-- Extracted records follows --
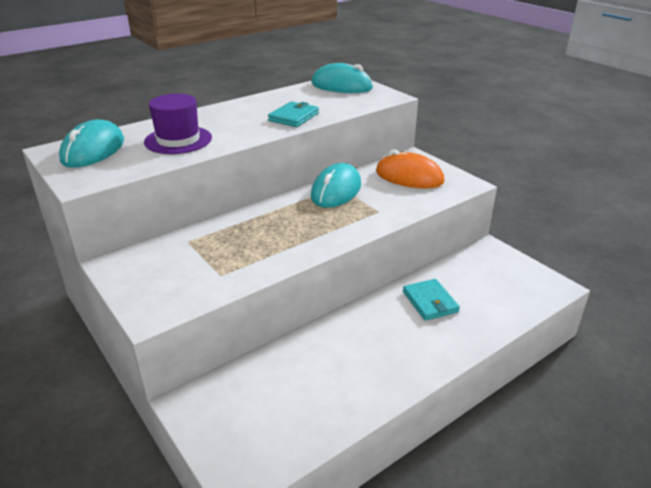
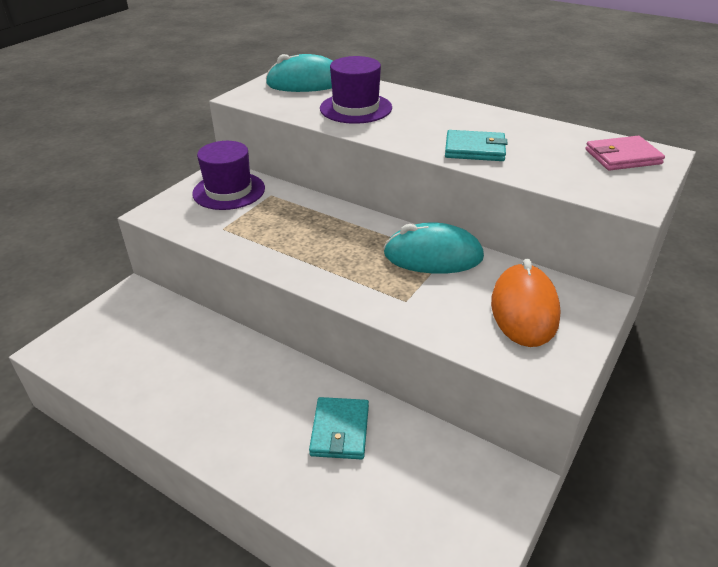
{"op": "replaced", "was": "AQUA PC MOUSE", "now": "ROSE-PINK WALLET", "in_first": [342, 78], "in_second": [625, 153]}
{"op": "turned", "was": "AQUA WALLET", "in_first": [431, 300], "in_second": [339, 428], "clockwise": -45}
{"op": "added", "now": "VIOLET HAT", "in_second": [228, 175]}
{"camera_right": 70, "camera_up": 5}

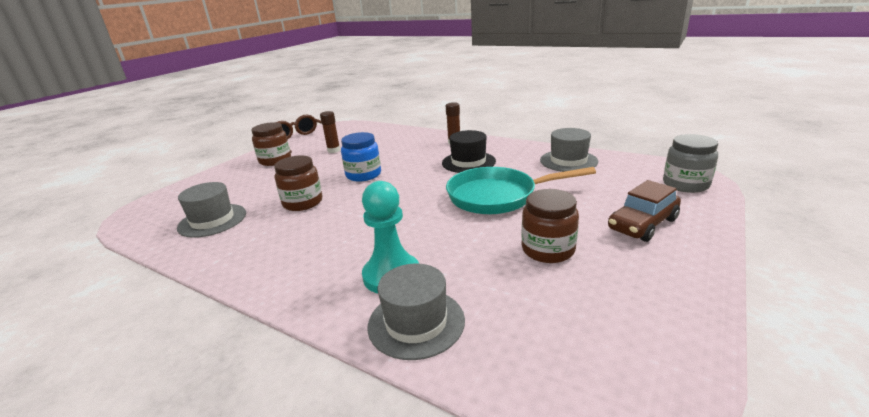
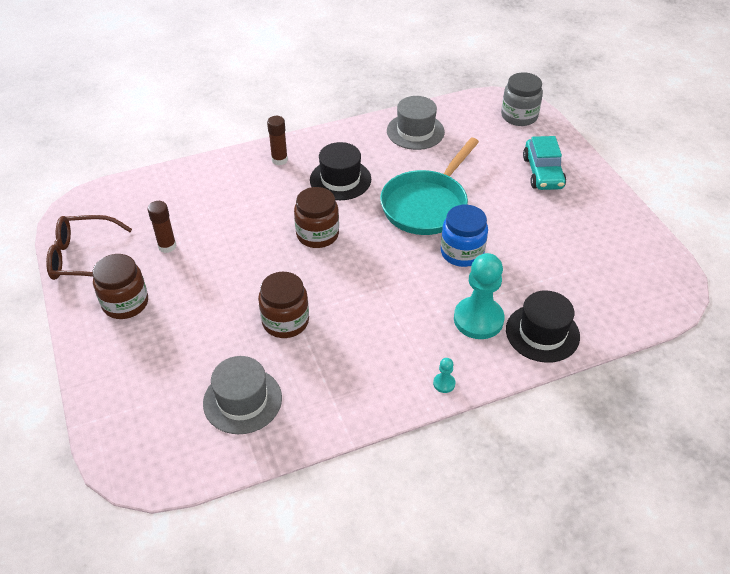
{"op": "moved", "was": "COBALT JAM JAR", "in_first": [361, 157], "in_second": [464, 236]}
{"op": "recoloured", "was": "BROWN CAR", "now": "AQUA CAR", "in_first": [644, 211], "in_second": [544, 163]}
{"op": "moved", "was": "BROWN JAM JAR", "in_first": [550, 226], "in_second": [316, 217]}
{"op": "recoloured", "was": "GRAY HAT", "now": "BLACK HAT", "in_first": [416, 312], "in_second": [543, 326]}
{"op": "added", "now": "AQUA GAME PAWN", "in_second": [444, 375]}
{"camera_right": -55, "camera_up": 20}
-- Extracted records concluded --
Check each line above for the string "recoloured" and report how many lines have it, giving only the number.

2